### Try it
Taking the line that contains "D1: LED (A N6, K" as the first, copy exactly every line through the last line of the records, and nothing else.

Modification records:
★ ★ ★
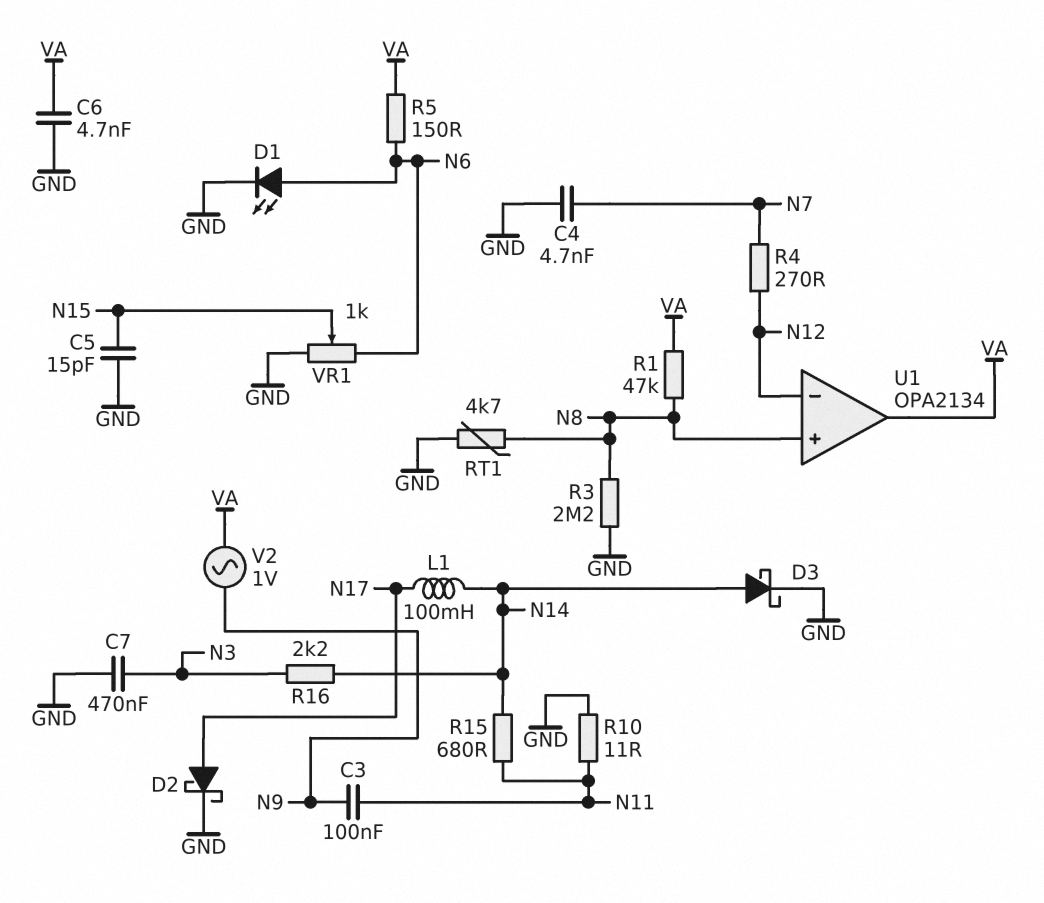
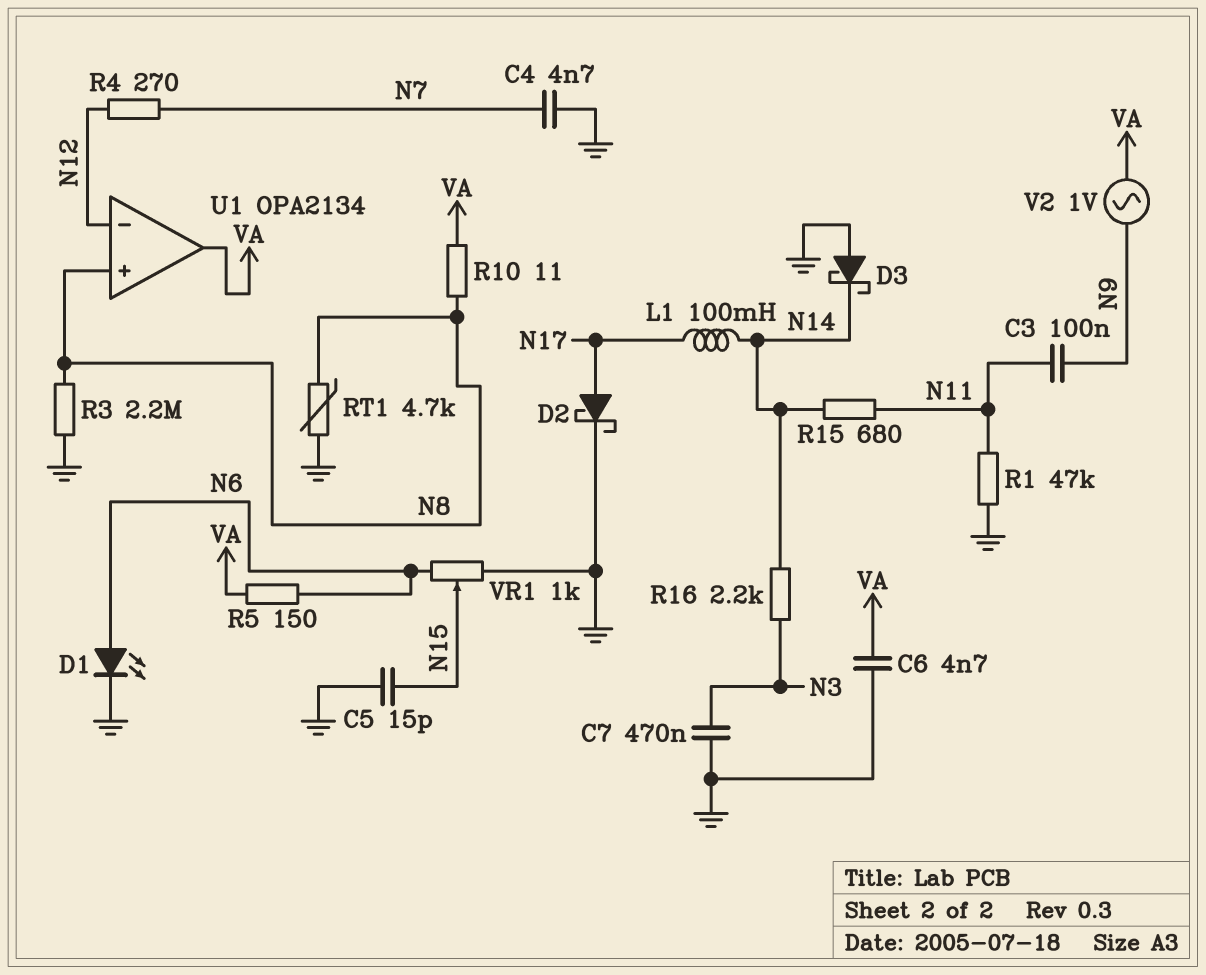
D3: schottky (A N14, K GND) -> schottky (A GND, K N14)
R1: 47k (N8, VA) -> 47k (GND, N11)
R10: 11 (GND, N11) -> 11 (N8, VA)

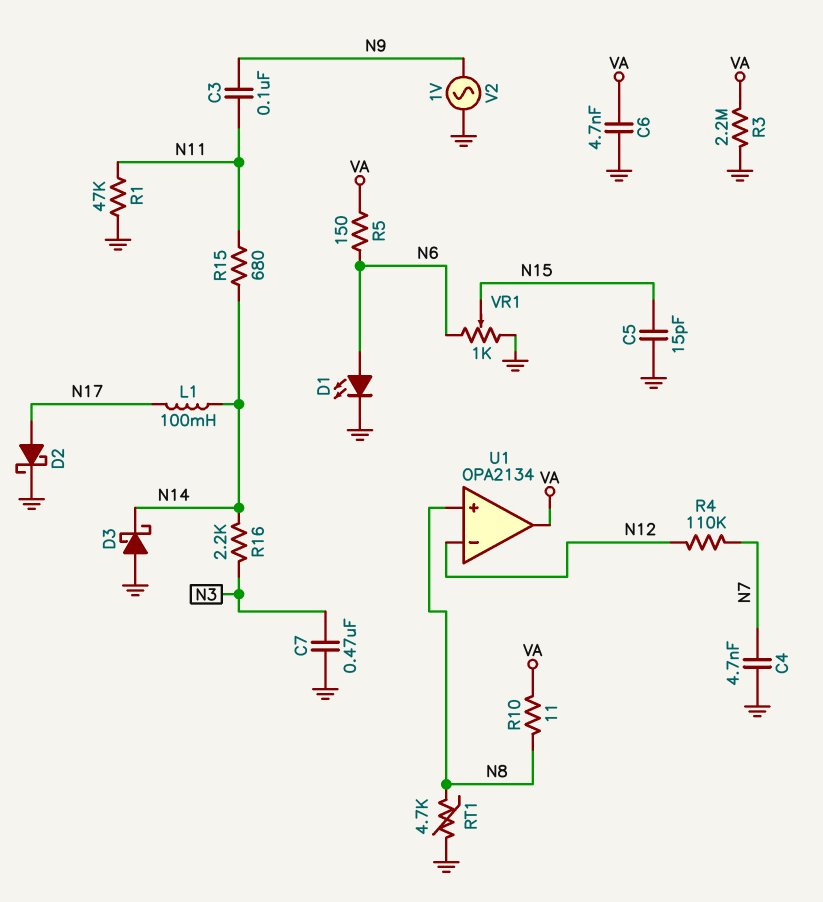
R3: 2.2M (GND, N8) -> 2.2M (GND, VA)
R4: 270 (N7, N12) -> 110k (N7, N12)
V2: AC 1V (N9, VA) -> AC 1V (GND, N9)

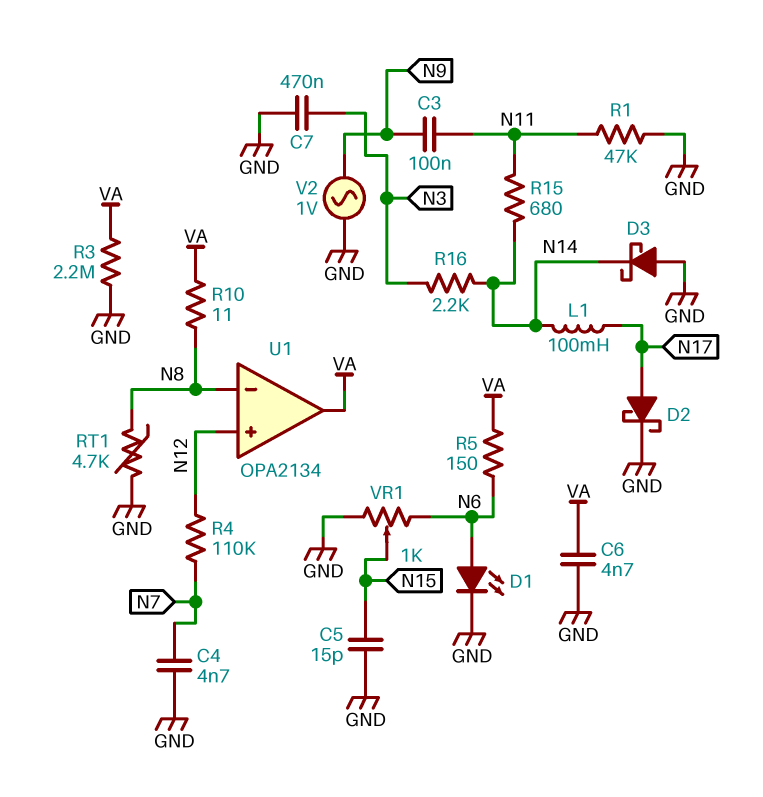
U1 pin in+: N8 -> N12
U1 pin in-: N12 -> N8

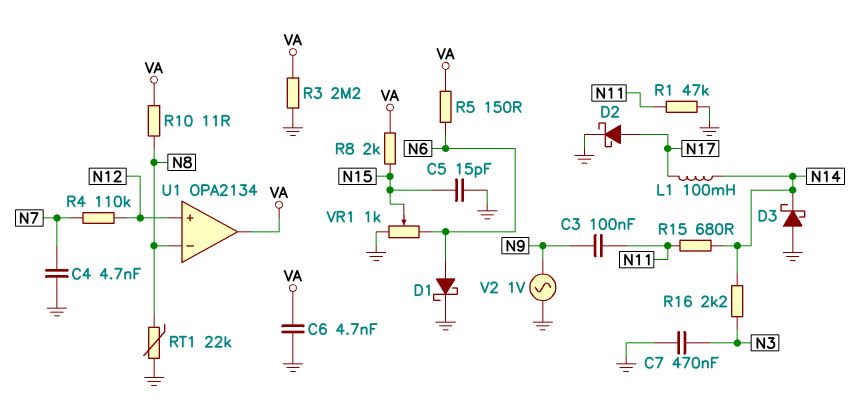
D1: LED (A N6, K GND) -> schottky (A N6, K GND)
R8: none -> 2k (N15, VA)
RT1: 4.7k (GND, N8) -> 22k (GND, N8)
★ ★ ★
### Answer space
D1: LED (A N6, K GND) -> schottky (A N6, K GND)
R8: none -> 2k (N15, VA)
RT1: 4.7k (GND, N8) -> 22k (GND, N8)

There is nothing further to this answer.